[[ AVAILABLE DATA, beginning ]]

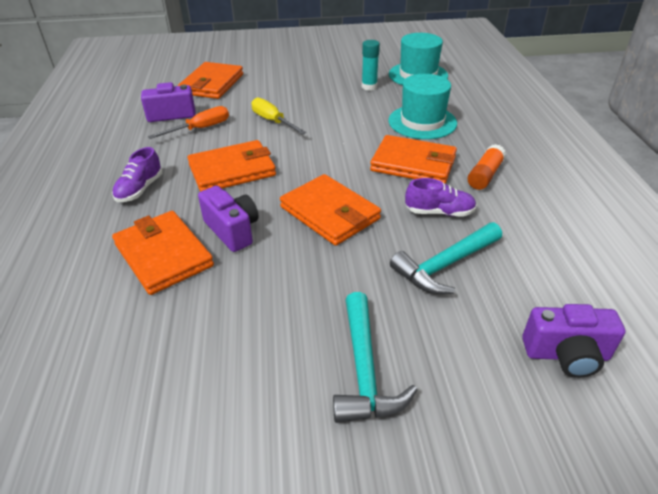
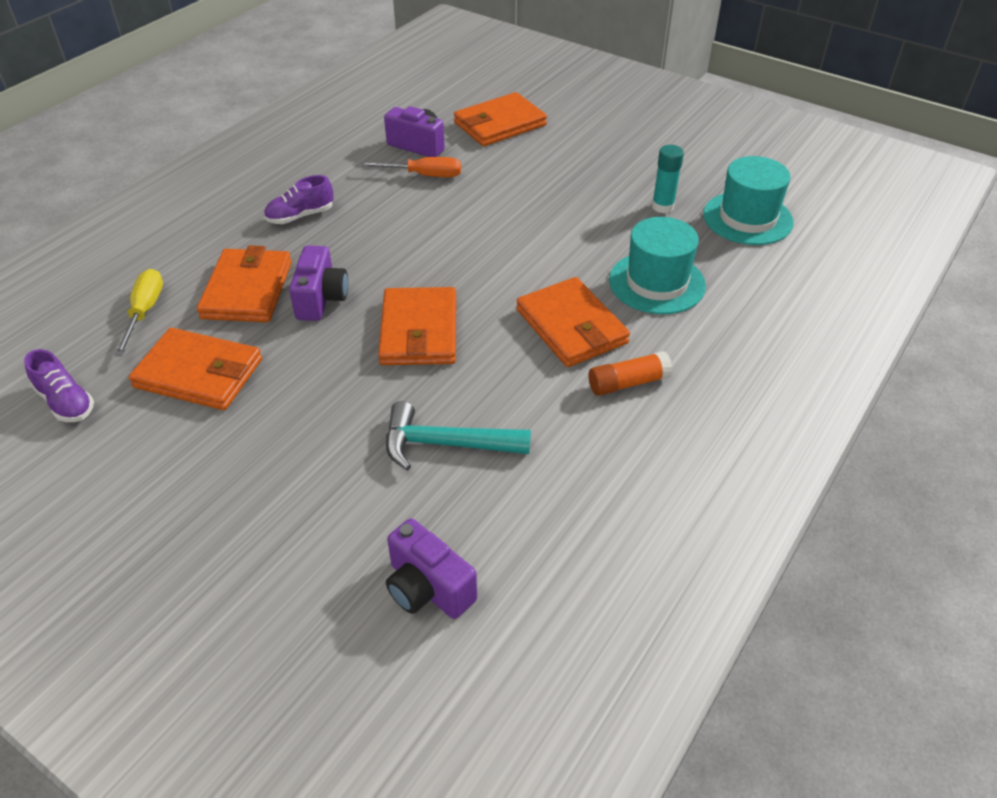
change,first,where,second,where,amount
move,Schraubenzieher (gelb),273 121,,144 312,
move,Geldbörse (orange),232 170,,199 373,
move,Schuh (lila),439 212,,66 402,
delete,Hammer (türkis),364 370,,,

[[ AVAILABLE DATA, end ]]

AIM OF THE TASK: Copy exactly the line containing "move,Geldbörse (orange),232 170,,199" and each line after it through the end of the records above.

REPLY:
move,Geldbörse (orange),232 170,,199 373,
move,Schuh (lila),439 212,,66 402,
delete,Hammer (türkis),364 370,,,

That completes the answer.